(Saved data entries)
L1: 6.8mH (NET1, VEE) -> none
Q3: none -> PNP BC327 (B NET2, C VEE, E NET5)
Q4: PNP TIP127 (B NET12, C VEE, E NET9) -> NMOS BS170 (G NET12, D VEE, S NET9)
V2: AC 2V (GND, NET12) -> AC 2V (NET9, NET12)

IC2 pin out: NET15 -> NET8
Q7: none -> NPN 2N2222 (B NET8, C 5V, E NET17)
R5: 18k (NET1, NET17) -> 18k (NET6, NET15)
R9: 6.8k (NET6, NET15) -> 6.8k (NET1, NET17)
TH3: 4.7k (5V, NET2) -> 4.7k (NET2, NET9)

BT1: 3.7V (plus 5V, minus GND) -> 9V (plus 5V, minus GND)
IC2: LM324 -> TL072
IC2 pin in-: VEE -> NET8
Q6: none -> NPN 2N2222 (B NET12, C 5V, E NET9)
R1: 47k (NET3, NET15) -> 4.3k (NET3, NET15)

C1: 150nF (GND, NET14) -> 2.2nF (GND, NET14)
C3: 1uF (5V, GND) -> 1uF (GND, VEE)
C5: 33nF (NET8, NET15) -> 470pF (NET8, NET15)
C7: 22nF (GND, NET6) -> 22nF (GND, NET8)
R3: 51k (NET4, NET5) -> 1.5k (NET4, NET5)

# [Task goal]
Your reply should be all of the data, returned exactly.

# [Answer box]
L1: 6.8mH (NET1, VEE) -> none
Q3: none -> PNP BC327 (B NET2, C VEE, E NET5)
Q4: PNP TIP127 (B NET12, C VEE, E NET9) -> NMOS BS170 (G NET12, D VEE, S NET9)
V2: AC 2V (GND, NET12) -> AC 2V (NET9, NET12)

IC2 pin out: NET15 -> NET8
Q7: none -> NPN 2N2222 (B NET8, C 5V, E NET17)
R5: 18k (NET1, NET17) -> 18k (NET6, NET15)
R9: 6.8k (NET6, NET15) -> 6.8k (NET1, NET17)
TH3: 4.7k (5V, NET2) -> 4.7k (NET2, NET9)

BT1: 3.7V (plus 5V, minus GND) -> 9V (plus 5V, minus GND)
IC2: LM324 -> TL072
IC2 pin in-: VEE -> NET8
Q6: none -> NPN 2N2222 (B NET12, C 5V, E NET9)
R1: 47k (NET3, NET15) -> 4.3k (NET3, NET15)

C1: 150nF (GND, NET14) -> 2.2nF (GND, NET14)
C3: 1uF (5V, GND) -> 1uF (GND, VEE)
C5: 33nF (NET8, NET15) -> 470pF (NET8, NET15)
C7: 22nF (GND, NET6) -> 22nF (GND, NET8)
R3: 51k (NET4, NET5) -> 1.5k (NET4, NET5)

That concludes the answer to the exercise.